> Records for this task:
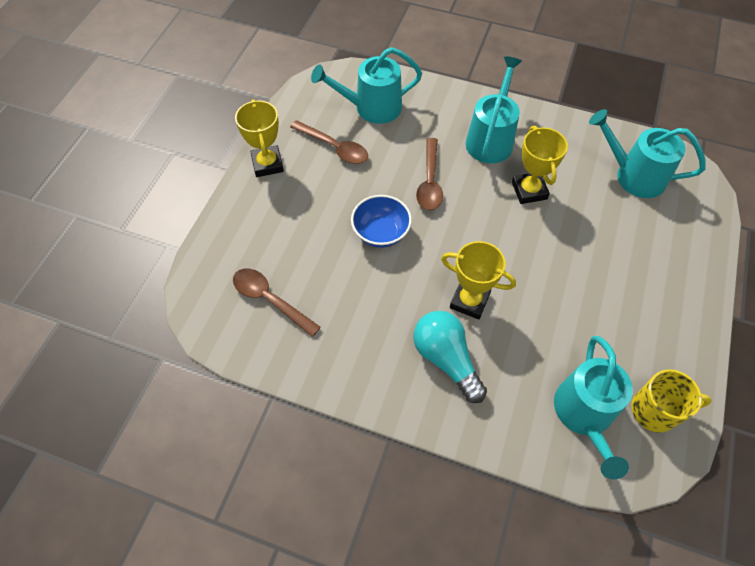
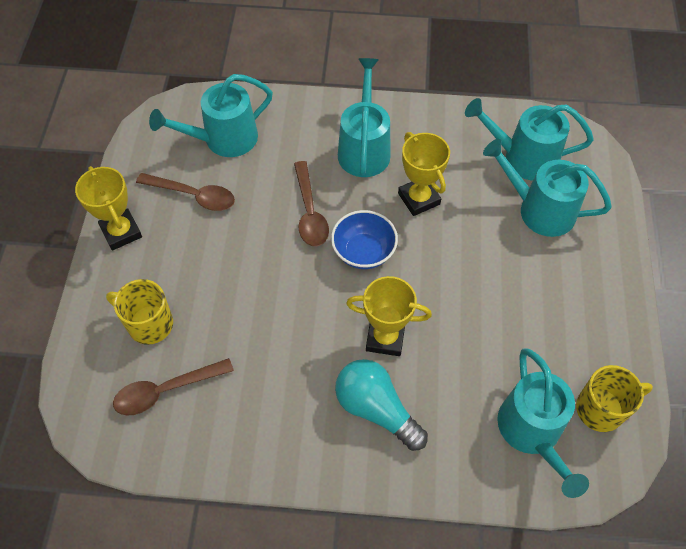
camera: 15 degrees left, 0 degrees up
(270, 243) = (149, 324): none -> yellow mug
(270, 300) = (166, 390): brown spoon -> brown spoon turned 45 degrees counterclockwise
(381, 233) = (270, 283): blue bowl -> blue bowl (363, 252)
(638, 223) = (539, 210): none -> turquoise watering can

> Work item:
Leaving the pictures aside, output each entry above exactly as written.

> Solution to this exercise:
camera: 15 degrees left, 0 degrees up
(270, 243) = (149, 324): none -> yellow mug
(270, 300) = (166, 390): brown spoon -> brown spoon turned 45 degrees counterclockwise
(381, 233) = (270, 283): blue bowl -> blue bowl (363, 252)
(638, 223) = (539, 210): none -> turquoise watering can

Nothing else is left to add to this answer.